[Aim of the exercise] Reproduce the following material word for word, omitting the images.

===== Input records

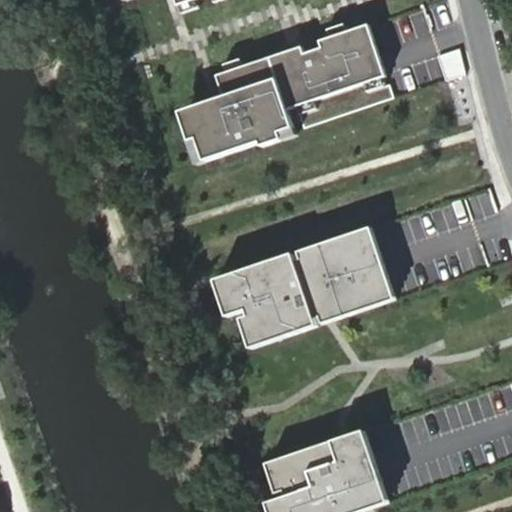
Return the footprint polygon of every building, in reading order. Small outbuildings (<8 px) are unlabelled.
[(128,0),(129,1),(130,0),(169,0),(173,10),(202,0),(128,0)] [(212,104),(190,111),(223,208),(278,189),(279,193),(312,182),(303,156),(311,154),(296,110),(388,78),(371,27),(322,43),(324,50),(307,55),(304,48),(219,77),(231,112),(216,117),(212,104)] [(410,145),(388,78),(296,110),(311,154),(319,175),(410,145)] [(373,229),(342,240),(344,247),(376,236),(373,229)] [(292,257),(223,281),(235,316),(247,312),(249,318),(243,320),(253,350),(320,327),(317,320),(322,318),(325,325),(366,311),(364,305),(395,294),(386,266),(376,236),(344,247),(342,240),(301,254),(303,262),(295,265),(292,257)] [(235,316),(223,281),(216,284),(228,319),(235,316)] [(398,301),(395,294),(364,305),(366,311),(398,301)] [(367,432),(336,442),(338,449),(369,438),(367,432)] [(336,442),(277,462),(287,491),(289,497),(277,501),(280,511),(359,511),(358,508),(389,497),(380,470),(369,438),(338,449),(336,442)] [(287,491),(277,462),(269,465),(279,494),(287,491)] [(411,511),(484,511),(511,504),(511,474),(409,504),(411,511)] [(365,511),(391,503),(389,497),(358,508),(359,511),(365,511)] [(280,511),(277,501),(269,504),(272,511),(280,511)]
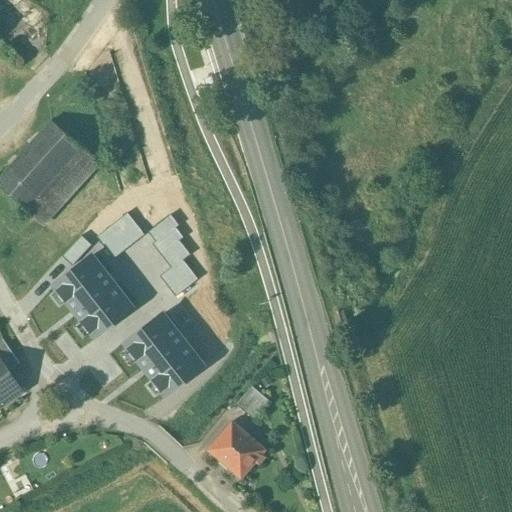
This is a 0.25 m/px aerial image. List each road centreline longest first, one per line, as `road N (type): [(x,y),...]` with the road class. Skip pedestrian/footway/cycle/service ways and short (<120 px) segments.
road 1 (secondary): [(360,511),(213,0)]
road 2 (residential): [(234,511),(149,432),(100,417)]
road 3 (residential): [(0,127),(52,78),(106,0)]
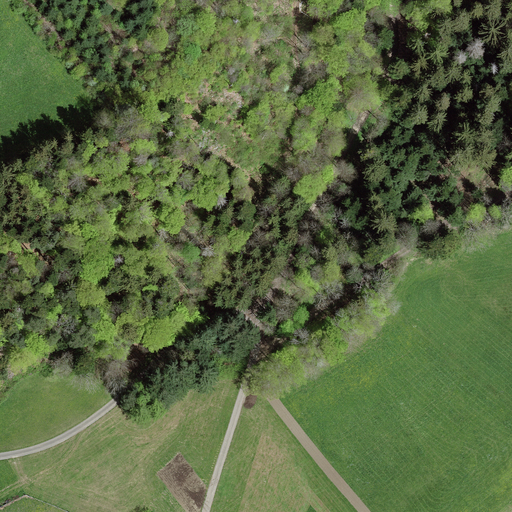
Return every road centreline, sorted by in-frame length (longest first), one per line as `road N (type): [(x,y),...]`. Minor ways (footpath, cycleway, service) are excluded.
road 1 (track): [(0,457),(71,433),(249,305),(262,322),(204,511)]
road 2 (track): [(260,310),(377,86),(388,55),(390,0)]
road 3 (track): [(253,357),(386,257)]
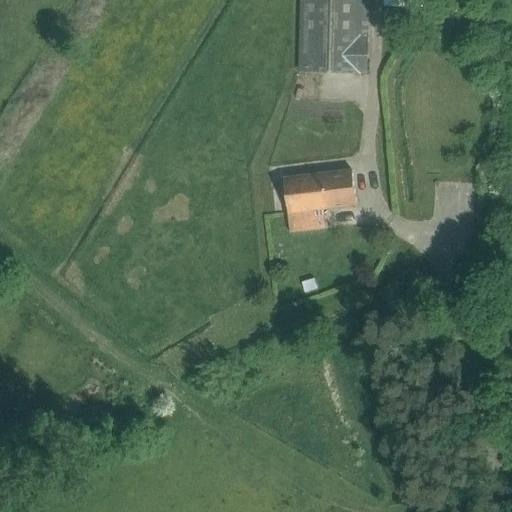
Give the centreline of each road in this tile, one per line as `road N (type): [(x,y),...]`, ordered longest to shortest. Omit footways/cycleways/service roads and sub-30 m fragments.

==========

[Solution to the exercise]
Return the footprint polygon of every building, in reading order. Small outbuildings (<8 px) are unlabelled.
[(128,0),(129,1),(130,0),(169,0),(173,10),(202,0),(128,0)] [(212,104),(190,111),(223,208),(278,189),(279,193),(312,182),(303,156),(311,154),(296,110),(388,78),(371,27),(322,43),(324,50),(307,55),(304,48),(219,77),(231,112),(216,117),(212,104)] [(410,145),(388,78),(296,110),(311,154),(319,175),(410,145)] [(373,229),(342,240),(344,247),(376,236),(373,229)] [(292,257),(223,281),(235,316),(247,312),(249,318),(243,320),(253,350),(320,327),(317,320),(322,318),(325,325),(366,311),(364,305),(395,294),(386,266),(376,236),(344,247),(342,240),(301,254),(303,262),(295,265),(292,257)] [(235,316),(223,281),(216,284),(228,319),(235,316)] [(398,301),(395,294),(364,305),(366,311),(398,301)] [(367,432),(336,442),(338,449),(369,438),(367,432)] [(336,442),(277,462),(287,491),(289,497),(277,501),(280,511),(359,511),(358,508),(389,497),(380,470),(369,438),(338,449),(336,442)] [(287,491),(277,462),(269,465),(279,494),(287,491)] [(411,511),(484,511),(511,504),(511,474),(409,504),(411,511)] [(365,511),(391,503),(389,497),(358,508),(359,511),(365,511)] [(280,511),(277,501),(269,504),(272,511),(280,511)]
This is a 0.25 m/px aerial image. List each road centreline longest first, one per line, as `road N (type): [(x,y),...]` with the road class. Skip pedestrian/footway/cycle/service ways and short (<120 px) segments.
road 1 (secondary): [(360,511),(213,0)]
road 2 (residential): [(234,511),(149,432),(100,417)]
road 3 (residential): [(0,127),(52,78),(106,0)]
Return every road centreline, sorted by in-frame length (longest first), one per line as `road N (type): [(x,y),...]`. Minor ways (footpath, cycleway, service) are excluded.
road 1 (track): [(0,457),(71,433),(249,305),(262,322),(204,511)]
road 2 (track): [(260,310),(377,86),(388,55),(390,0)]
road 3 (track): [(253,357),(386,257)]
Give the centreline of each road in this tile, one per line as `road N (type): [(x,y),...]`, ordered longest to shortest. Omit footways/cycleways/service roads and sub-30 m fragments.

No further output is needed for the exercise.